• Task item:
Without including any images, repeat the listing below exactly.

• Dataset entries:
======
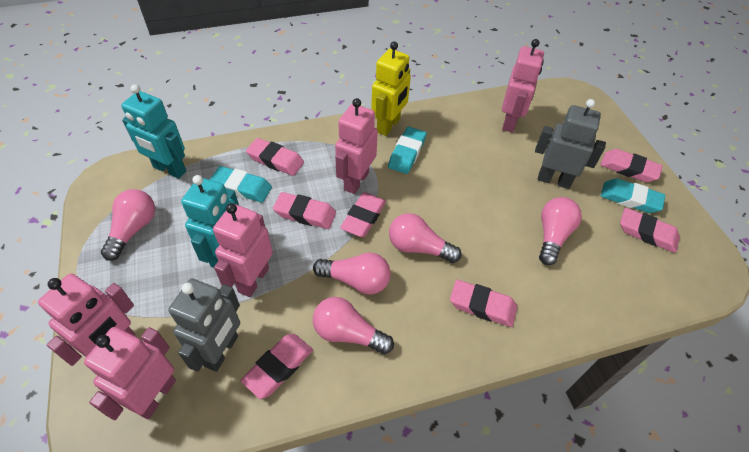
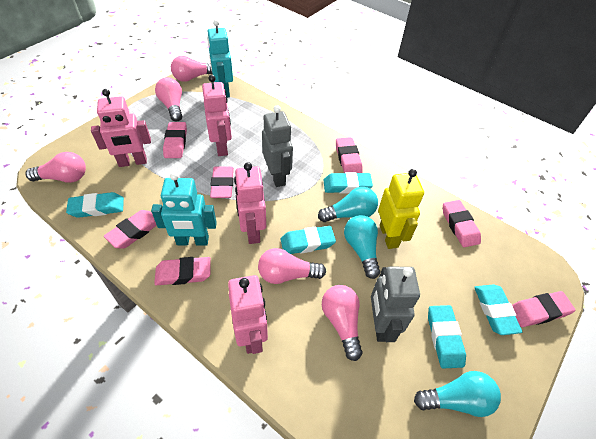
pink robot: 5 -> 4
turquoise eraser: 3 -> 5
turquoise light bulb: 0 -> 3

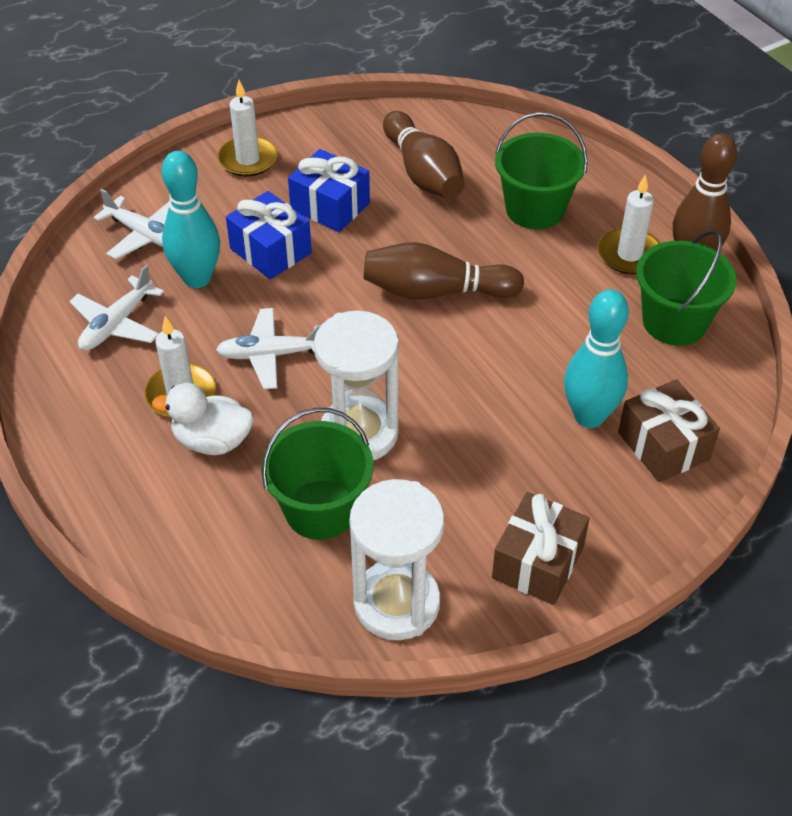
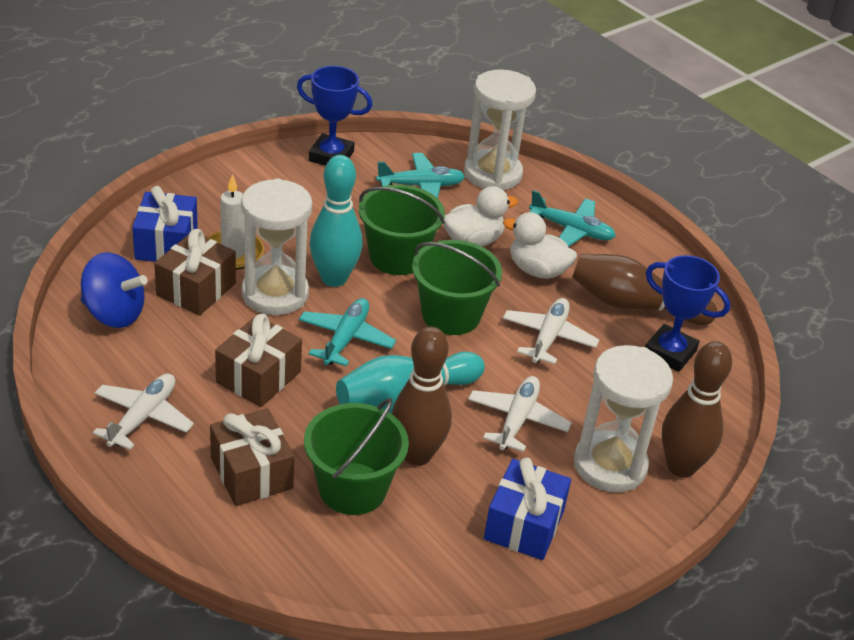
blue spinning top: 0 -> 1
blue trophy: 0 -> 2
brown gift: 2 -> 3
turquoise plane: 0 -> 3
white candle: 3 -> 1
white duck: 1 -> 2
white hourglass: 2 -> 3

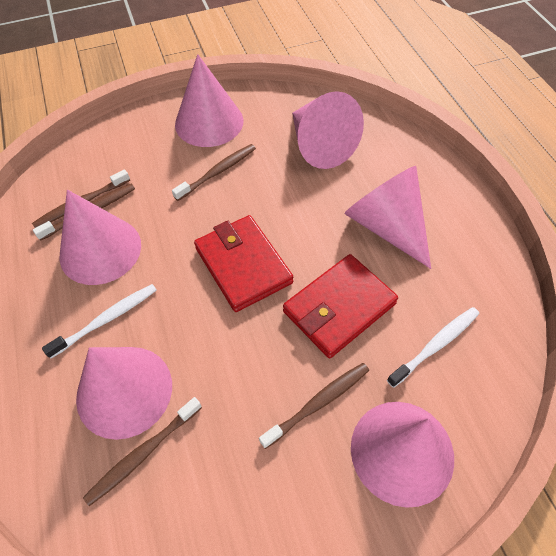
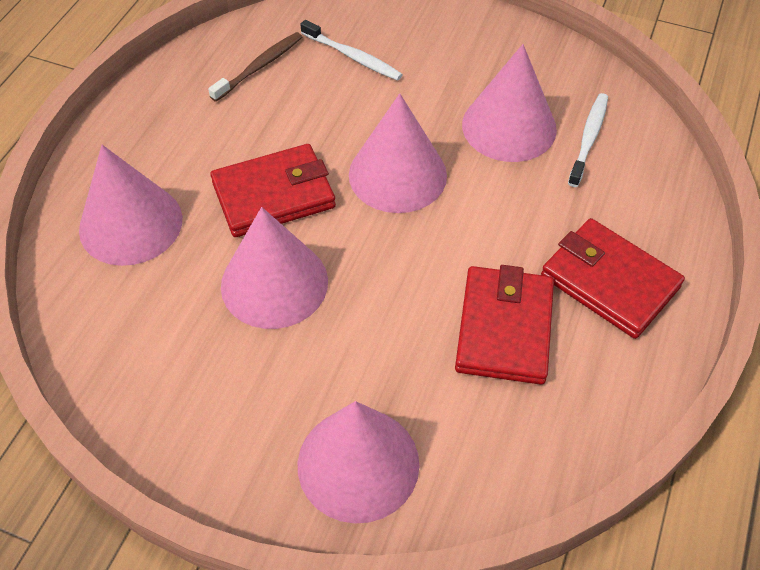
brown toothbrush: 5 -> 1
pink cone: 6 -> 5
red wallet: 2 -> 3

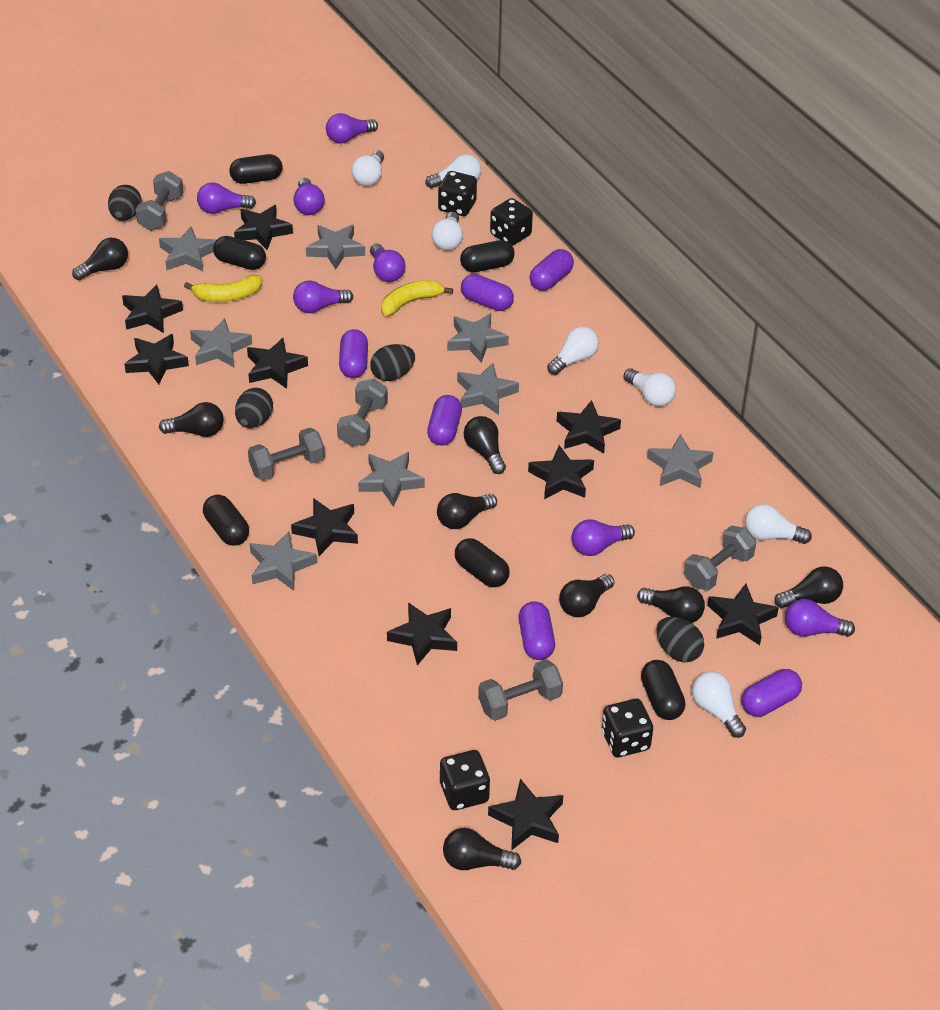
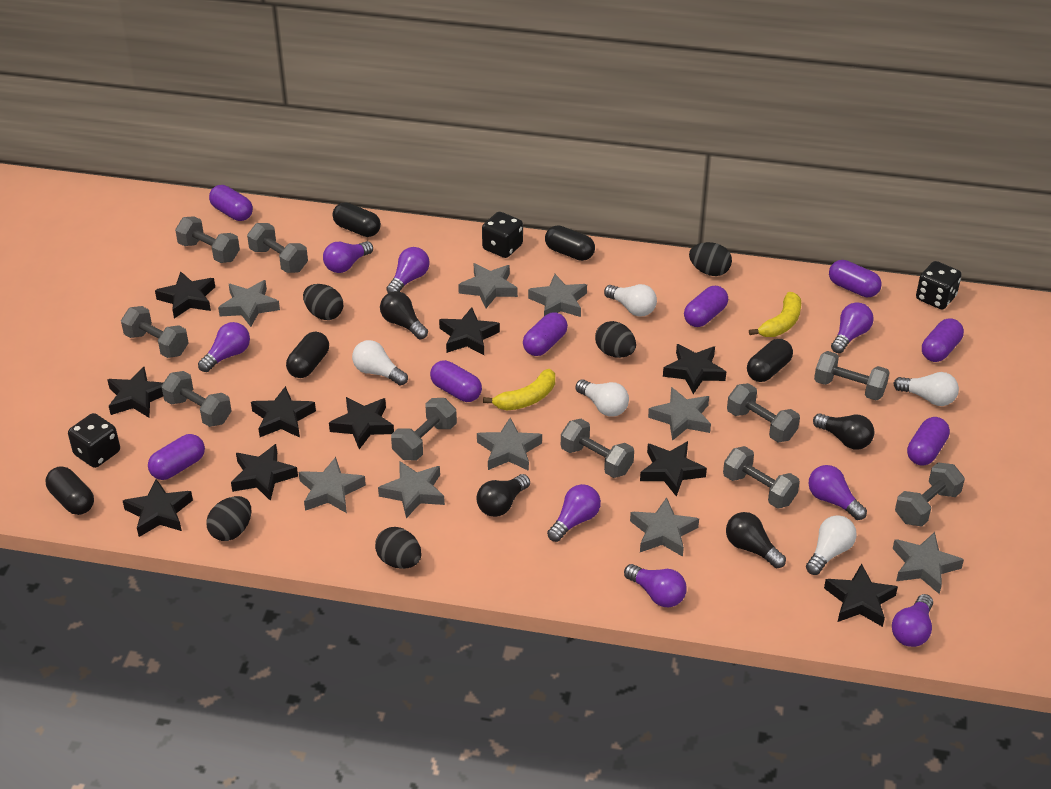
black capsule: 6 -> 5
black dice: 4 -> 3
black egg: 4 -> 5
black light bulb: 8 -> 4
grey dumbbell: 5 -> 10
grey star: 8 -> 9
purple capsule: 6 -> 8
purple light bulb: 7 -> 8
white light bulb: 7 -> 5

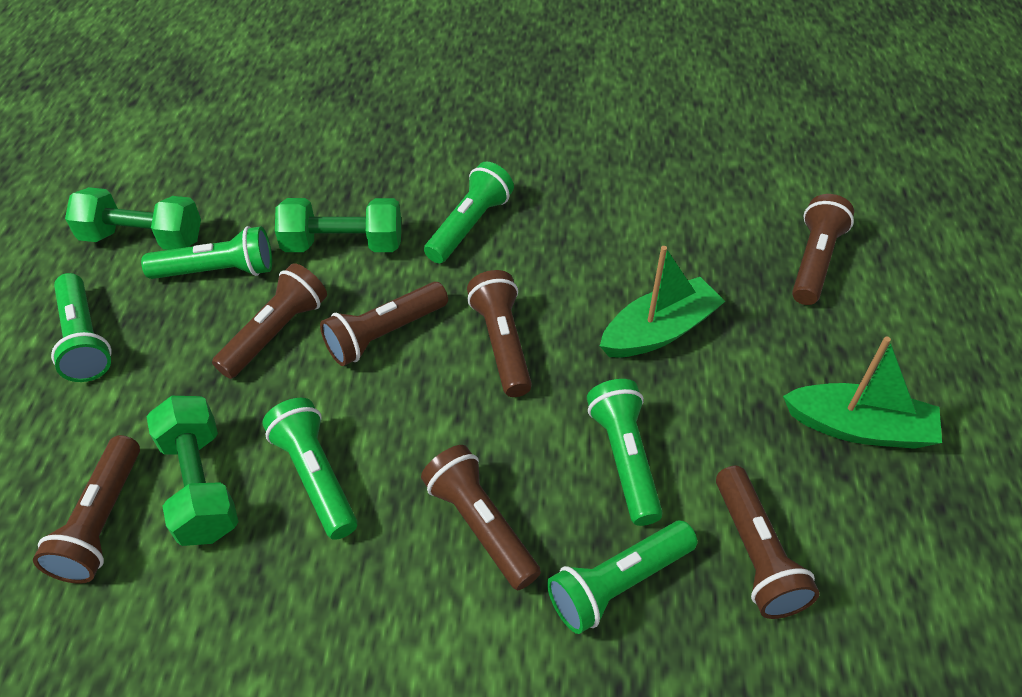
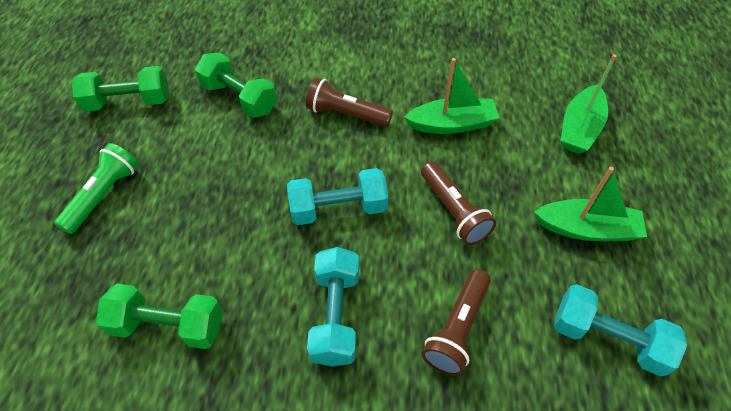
brown flashlight: 7 -> 3
green boat: 2 -> 3
green flashlight: 6 -> 1
turquoise dumbbell: 0 -> 3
======
• Final answer:
pink robot: 5 -> 4
turquoise eraser: 3 -> 5
turquoise light bulb: 0 -> 3

blue spinning top: 0 -> 1
blue trophy: 0 -> 2
brown gift: 2 -> 3
turquoise plane: 0 -> 3
white candle: 3 -> 1
white duck: 1 -> 2
white hourglass: 2 -> 3

brown toothbrush: 5 -> 1
pink cone: 6 -> 5
red wallet: 2 -> 3

black capsule: 6 -> 5
black dice: 4 -> 3
black egg: 4 -> 5
black light bulb: 8 -> 4
grey dumbbell: 5 -> 10
grey star: 8 -> 9
purple capsule: 6 -> 8
purple light bulb: 7 -> 8
white light bulb: 7 -> 5

brown flashlight: 7 -> 3
green boat: 2 -> 3
green flashlight: 6 -> 1
turquoise dumbbell: 0 -> 3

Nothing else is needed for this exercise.